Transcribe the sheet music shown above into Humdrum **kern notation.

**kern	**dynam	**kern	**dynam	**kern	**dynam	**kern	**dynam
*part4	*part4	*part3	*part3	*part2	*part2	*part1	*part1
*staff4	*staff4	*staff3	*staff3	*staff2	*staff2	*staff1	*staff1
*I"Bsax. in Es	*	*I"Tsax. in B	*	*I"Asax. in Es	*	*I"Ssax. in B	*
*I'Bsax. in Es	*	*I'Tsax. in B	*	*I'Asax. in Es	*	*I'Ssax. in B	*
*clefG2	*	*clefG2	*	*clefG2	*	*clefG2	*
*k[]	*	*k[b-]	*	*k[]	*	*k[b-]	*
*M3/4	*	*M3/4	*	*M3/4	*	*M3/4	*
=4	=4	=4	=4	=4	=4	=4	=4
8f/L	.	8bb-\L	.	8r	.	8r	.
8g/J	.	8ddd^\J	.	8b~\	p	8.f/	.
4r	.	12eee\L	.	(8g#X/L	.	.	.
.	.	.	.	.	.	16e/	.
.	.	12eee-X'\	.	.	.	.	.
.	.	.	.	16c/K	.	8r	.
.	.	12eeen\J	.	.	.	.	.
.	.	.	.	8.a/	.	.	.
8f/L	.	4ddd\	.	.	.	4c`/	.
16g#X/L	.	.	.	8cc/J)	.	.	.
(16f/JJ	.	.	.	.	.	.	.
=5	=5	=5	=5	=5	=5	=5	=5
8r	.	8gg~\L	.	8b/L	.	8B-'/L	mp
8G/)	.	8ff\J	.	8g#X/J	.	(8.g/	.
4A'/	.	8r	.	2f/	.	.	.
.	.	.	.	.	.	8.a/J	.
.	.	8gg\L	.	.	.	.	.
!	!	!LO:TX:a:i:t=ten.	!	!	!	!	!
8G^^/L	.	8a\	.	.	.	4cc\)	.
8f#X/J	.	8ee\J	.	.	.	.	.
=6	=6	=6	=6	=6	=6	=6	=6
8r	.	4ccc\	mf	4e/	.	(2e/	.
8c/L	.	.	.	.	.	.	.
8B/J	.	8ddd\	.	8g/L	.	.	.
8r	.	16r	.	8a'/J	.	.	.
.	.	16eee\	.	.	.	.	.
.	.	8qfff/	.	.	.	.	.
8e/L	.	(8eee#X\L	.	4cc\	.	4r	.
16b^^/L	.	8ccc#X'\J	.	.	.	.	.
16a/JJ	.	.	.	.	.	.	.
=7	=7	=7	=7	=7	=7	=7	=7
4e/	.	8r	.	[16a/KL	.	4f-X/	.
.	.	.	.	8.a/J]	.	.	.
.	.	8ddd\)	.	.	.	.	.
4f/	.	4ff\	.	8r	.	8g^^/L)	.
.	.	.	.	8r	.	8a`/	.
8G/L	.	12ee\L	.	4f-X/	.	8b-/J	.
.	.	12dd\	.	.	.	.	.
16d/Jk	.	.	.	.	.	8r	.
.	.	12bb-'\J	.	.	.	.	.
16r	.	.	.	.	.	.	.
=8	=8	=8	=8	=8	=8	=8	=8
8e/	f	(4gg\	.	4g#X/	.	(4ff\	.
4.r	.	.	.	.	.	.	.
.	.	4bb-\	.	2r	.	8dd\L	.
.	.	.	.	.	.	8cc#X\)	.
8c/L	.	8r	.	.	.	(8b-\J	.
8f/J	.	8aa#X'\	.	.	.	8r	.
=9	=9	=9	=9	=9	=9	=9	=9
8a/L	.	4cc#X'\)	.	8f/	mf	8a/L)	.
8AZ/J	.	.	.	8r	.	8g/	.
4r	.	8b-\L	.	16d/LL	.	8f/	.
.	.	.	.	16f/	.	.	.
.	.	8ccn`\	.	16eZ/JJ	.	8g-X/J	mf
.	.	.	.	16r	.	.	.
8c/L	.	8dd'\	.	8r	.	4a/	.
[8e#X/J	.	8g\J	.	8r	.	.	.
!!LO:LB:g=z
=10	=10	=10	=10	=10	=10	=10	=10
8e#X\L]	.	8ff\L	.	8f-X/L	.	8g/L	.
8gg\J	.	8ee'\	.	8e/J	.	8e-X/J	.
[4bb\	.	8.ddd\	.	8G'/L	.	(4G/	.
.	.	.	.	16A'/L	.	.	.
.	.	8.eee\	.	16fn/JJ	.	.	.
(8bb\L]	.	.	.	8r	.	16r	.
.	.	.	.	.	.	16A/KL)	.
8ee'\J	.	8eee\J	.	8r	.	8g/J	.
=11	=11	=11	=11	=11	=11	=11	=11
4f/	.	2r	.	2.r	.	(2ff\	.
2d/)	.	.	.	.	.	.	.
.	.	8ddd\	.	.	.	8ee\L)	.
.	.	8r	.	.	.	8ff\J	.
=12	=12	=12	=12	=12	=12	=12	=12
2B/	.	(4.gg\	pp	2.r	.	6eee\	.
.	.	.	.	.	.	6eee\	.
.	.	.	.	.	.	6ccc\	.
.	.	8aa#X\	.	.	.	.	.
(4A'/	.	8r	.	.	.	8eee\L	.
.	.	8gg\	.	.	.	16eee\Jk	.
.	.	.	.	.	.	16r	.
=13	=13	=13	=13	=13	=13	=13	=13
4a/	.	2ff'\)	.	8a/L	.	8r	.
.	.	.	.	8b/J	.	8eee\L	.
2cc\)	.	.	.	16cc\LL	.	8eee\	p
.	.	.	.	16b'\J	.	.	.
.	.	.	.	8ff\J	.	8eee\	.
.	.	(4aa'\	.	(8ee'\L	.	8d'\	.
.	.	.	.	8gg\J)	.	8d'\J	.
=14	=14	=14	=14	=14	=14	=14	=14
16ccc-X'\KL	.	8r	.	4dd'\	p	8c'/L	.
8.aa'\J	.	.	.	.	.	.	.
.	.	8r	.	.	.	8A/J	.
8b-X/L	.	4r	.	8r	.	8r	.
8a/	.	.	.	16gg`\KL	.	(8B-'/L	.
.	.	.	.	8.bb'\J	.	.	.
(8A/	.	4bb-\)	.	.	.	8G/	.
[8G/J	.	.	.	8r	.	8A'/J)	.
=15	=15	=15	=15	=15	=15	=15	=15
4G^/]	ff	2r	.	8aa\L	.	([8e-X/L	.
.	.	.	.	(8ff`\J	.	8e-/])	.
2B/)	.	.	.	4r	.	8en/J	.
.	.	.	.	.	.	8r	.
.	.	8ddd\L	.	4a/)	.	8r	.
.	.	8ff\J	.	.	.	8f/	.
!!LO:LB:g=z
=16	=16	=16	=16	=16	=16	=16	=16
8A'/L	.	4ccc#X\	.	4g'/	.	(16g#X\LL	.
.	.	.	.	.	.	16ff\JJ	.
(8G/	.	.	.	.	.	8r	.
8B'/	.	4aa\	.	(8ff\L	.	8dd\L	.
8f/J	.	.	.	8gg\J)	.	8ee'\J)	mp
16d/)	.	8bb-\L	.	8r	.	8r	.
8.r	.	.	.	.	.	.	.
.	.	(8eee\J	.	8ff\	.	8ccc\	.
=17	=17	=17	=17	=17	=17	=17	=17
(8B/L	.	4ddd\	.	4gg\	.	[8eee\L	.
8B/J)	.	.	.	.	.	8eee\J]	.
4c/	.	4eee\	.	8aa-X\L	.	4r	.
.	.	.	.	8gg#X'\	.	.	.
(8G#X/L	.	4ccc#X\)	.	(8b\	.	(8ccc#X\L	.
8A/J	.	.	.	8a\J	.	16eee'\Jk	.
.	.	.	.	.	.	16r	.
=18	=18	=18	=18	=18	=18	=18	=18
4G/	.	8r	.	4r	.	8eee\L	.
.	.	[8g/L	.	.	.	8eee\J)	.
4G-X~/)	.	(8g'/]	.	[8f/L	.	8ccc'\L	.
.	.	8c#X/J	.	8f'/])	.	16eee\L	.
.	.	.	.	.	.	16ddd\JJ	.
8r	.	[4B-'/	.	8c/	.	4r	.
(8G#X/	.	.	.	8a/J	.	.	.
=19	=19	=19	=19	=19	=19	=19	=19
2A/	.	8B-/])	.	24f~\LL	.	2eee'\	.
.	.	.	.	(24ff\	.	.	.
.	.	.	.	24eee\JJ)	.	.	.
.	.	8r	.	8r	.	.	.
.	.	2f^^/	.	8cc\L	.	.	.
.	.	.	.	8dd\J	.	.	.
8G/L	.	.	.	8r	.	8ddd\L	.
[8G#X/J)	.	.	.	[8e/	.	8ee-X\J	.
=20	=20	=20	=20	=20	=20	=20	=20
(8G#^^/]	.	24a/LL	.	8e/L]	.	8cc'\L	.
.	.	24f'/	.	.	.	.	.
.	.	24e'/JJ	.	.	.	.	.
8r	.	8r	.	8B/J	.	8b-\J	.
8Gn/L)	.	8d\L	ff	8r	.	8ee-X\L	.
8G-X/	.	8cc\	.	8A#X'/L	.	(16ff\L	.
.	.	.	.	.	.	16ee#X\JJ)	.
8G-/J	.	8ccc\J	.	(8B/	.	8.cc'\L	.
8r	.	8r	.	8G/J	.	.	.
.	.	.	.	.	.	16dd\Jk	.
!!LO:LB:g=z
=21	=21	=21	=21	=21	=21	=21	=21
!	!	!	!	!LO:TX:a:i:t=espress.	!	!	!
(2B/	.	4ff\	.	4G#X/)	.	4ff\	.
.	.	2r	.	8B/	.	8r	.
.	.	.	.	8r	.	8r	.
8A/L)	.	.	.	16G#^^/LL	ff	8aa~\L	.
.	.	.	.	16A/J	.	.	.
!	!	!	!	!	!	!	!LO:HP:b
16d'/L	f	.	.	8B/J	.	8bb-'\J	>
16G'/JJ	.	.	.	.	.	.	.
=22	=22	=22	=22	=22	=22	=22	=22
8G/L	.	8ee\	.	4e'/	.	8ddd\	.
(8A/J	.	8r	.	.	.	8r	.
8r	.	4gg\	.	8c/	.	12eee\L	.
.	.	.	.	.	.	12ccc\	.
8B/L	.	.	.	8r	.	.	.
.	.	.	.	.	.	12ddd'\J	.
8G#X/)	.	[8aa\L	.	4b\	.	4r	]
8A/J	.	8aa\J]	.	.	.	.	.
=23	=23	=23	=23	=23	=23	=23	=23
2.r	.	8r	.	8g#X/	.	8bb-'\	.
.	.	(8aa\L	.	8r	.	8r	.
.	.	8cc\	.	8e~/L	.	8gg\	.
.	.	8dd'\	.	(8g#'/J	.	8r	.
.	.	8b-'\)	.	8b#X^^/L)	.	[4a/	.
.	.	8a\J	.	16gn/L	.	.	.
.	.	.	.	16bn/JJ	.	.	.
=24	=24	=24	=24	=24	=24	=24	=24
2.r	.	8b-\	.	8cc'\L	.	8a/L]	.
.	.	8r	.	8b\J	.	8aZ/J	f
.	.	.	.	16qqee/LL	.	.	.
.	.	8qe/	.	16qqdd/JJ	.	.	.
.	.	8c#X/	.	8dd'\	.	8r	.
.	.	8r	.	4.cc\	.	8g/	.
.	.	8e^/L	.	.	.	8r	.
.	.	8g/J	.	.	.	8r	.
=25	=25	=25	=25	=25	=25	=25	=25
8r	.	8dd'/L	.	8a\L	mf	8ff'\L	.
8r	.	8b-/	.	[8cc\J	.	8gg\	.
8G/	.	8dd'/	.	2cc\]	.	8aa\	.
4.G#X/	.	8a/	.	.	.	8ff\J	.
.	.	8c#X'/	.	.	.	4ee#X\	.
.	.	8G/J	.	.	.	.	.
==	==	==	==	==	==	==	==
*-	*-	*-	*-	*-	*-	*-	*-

****************************************

Please report each line above that contains the string "Tsax", copying every such line in full. Case counts.

*I"Bsax. in Es	*	*I"Tsax. in B	*	*I"Asax. in Es	*	*I"Ssax. in B	*
*I'Bsax. in Es	*	*I'Tsax. in B	*	*I'Asax. in Es	*	*I'Ssax. in B	*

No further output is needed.